▶ [Task inputs]
......
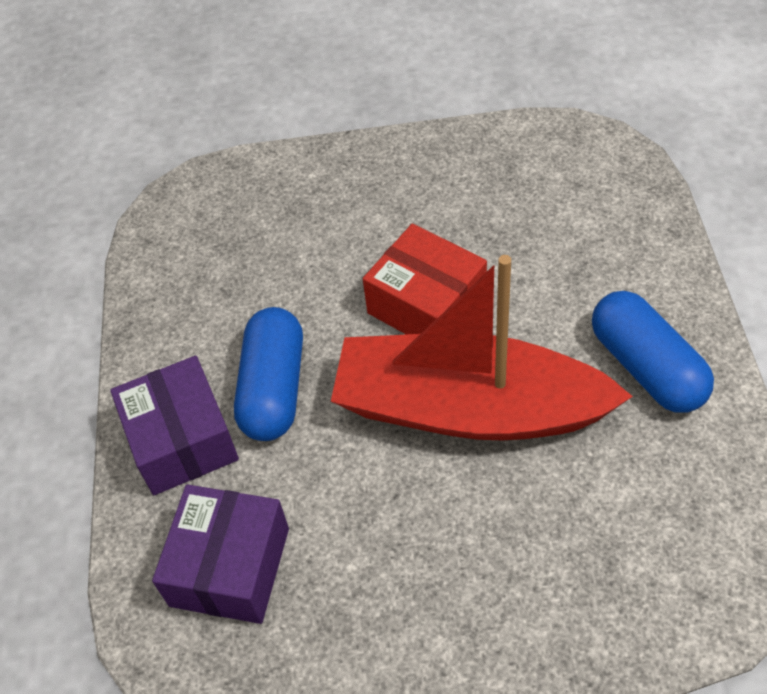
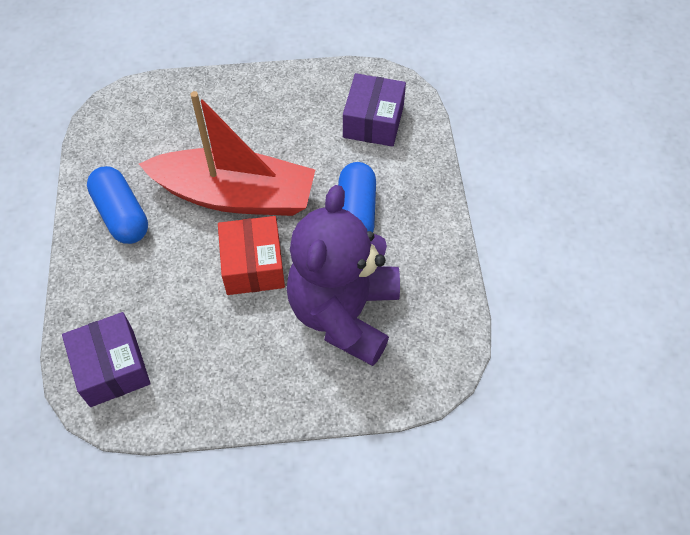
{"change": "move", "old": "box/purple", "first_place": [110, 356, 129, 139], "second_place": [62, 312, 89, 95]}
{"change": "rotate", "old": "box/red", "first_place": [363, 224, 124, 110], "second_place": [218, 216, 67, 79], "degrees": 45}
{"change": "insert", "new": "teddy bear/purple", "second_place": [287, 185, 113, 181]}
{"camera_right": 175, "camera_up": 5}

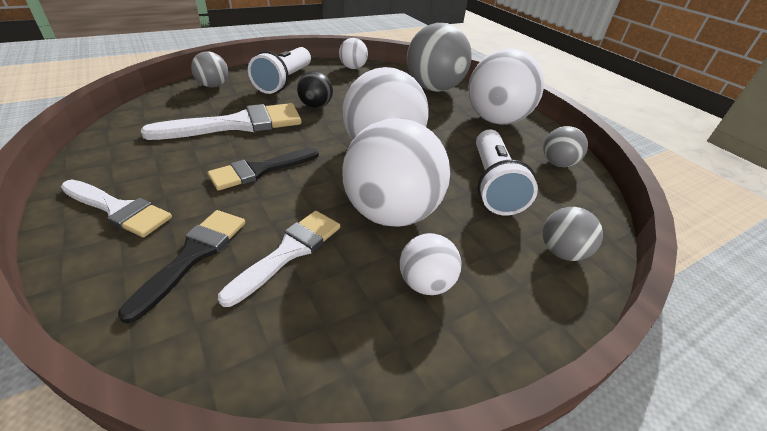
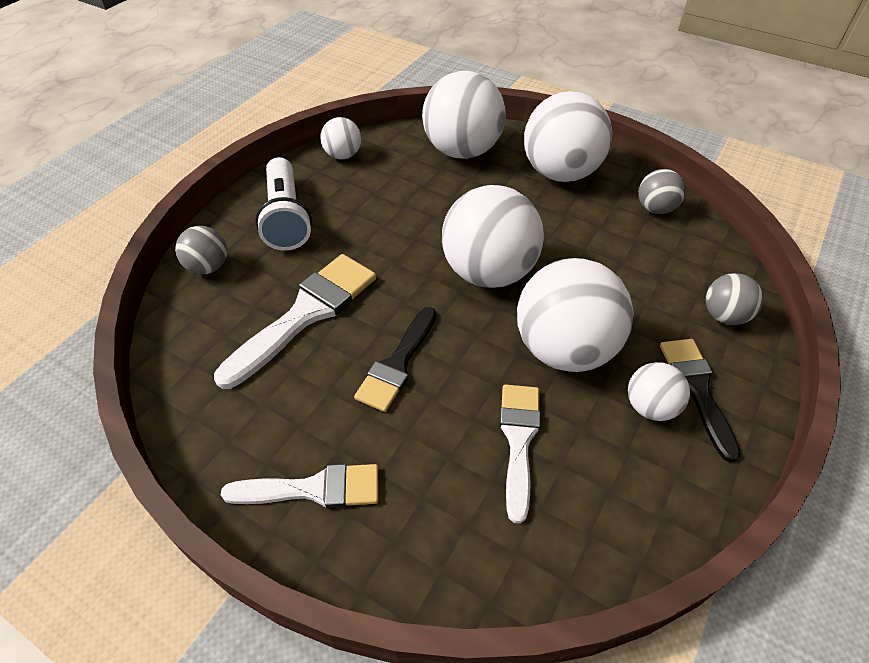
{"change": "move", "old": "brush/black", "first_place": [118, 210, 127, 114], "second_place": [660, 339, 81, 123]}
{"change": "delete", "old": "ball/black", "first_place": [297, 71, 36, 37]}
{"change": "recolor", "old": "ball/grey", "new": "ball/white", "first_place": [407, 23, 65, 69], "second_place": [422, 71, 84, 88]}
{"change": "delete", "old": "flashlight/white", "first_place": [476, 130, 62, 85]}
{"camera_right": -25, "camera_up": 10}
......
▶ [What the task requires] With the pictures excluded, the records are to be reproduced exactly.

▶ [Worked solution]
{"change": "move", "old": "box/purple", "first_place": [110, 356, 129, 139], "second_place": [62, 312, 89, 95]}
{"change": "rotate", "old": "box/red", "first_place": [363, 224, 124, 110], "second_place": [218, 216, 67, 79], "degrees": 45}
{"change": "insert", "new": "teddy bear/purple", "second_place": [287, 185, 113, 181]}
{"camera_right": 175, "camera_up": 5}

{"change": "move", "old": "brush/black", "first_place": [118, 210, 127, 114], "second_place": [660, 339, 81, 123]}
{"change": "delete", "old": "ball/black", "first_place": [297, 71, 36, 37]}
{"change": "recolor", "old": "ball/grey", "new": "ball/white", "first_place": [407, 23, 65, 69], "second_place": [422, 71, 84, 88]}
{"change": "delete", "old": "flashlight/white", "first_place": [476, 130, 62, 85]}
{"camera_right": -25, "camera_up": 10}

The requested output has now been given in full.